> [INPUT DATA]

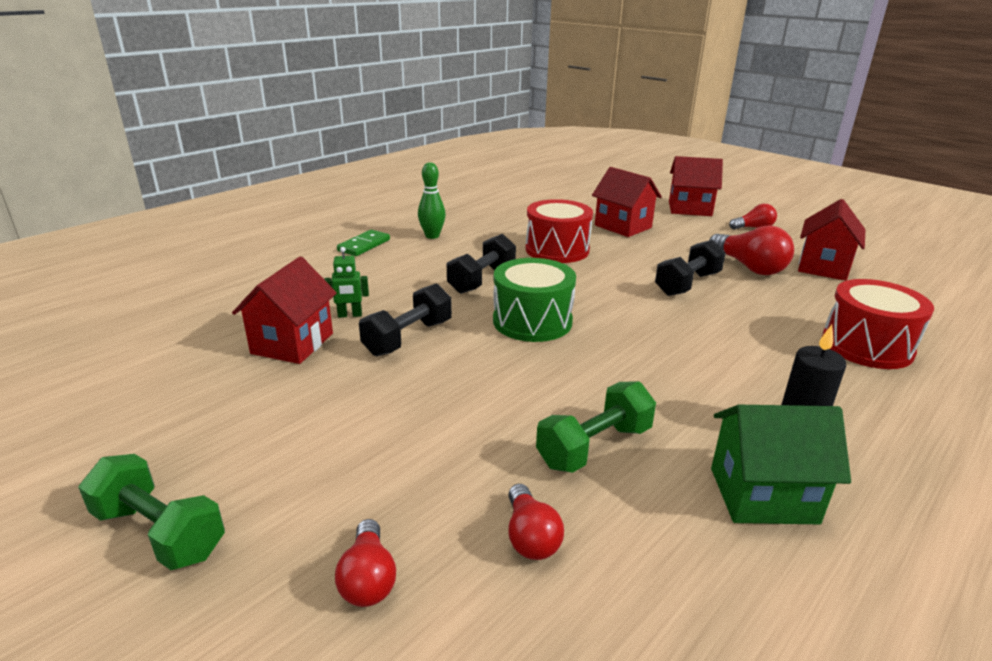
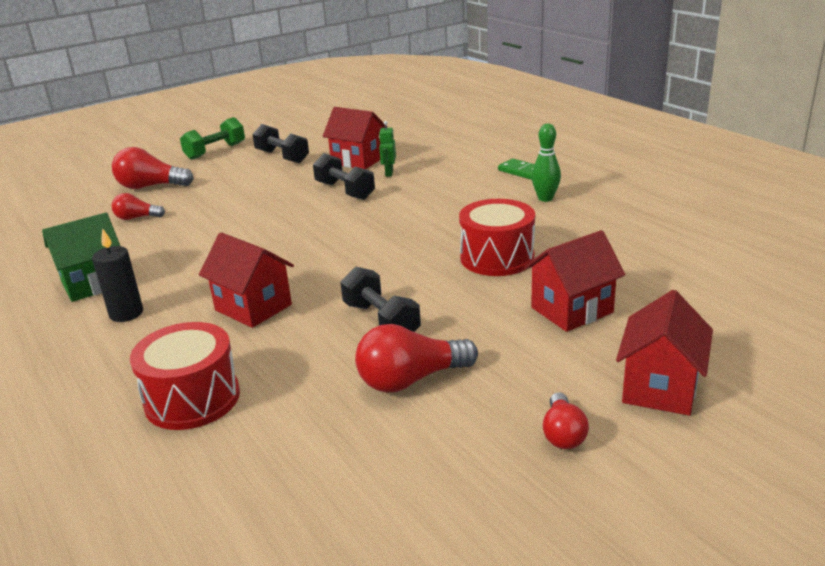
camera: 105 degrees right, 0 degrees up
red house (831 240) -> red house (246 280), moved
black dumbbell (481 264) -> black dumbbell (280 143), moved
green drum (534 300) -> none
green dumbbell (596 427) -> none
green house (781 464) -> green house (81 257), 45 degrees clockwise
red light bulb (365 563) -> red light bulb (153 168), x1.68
--
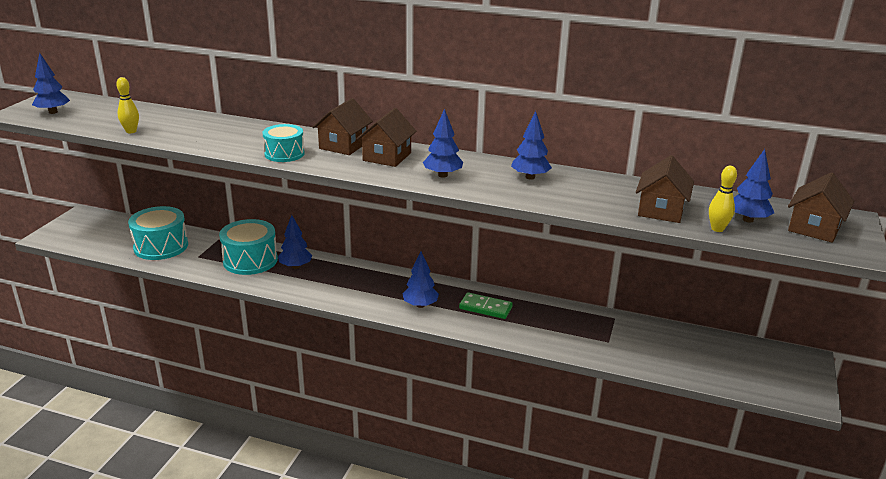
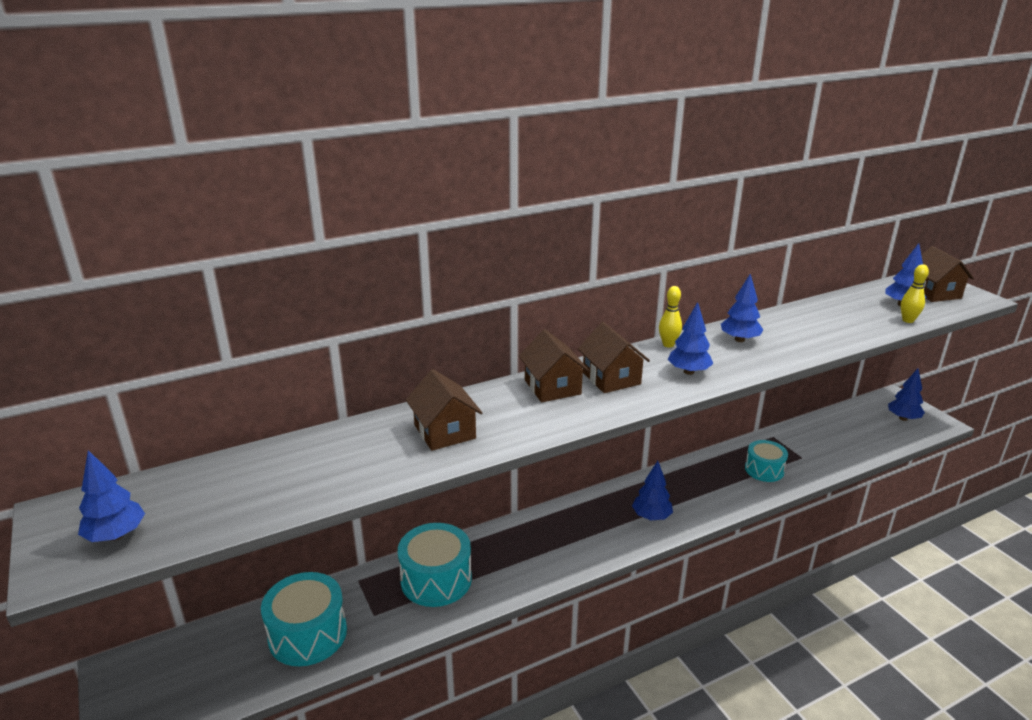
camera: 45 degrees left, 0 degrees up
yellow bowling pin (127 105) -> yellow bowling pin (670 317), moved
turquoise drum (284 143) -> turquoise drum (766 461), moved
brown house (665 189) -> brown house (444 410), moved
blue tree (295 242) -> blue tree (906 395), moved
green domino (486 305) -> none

> [WHAT THE TASK REQUIRES]
In the records above, find every line that contains the word "house" and copy it.

> [FINAL ANSWER]
red house (831 240) -> red house (246 280), moved
green house (781 464) -> green house (81 257), 45 degrees clockwise
brown house (665 189) -> brown house (444 410), moved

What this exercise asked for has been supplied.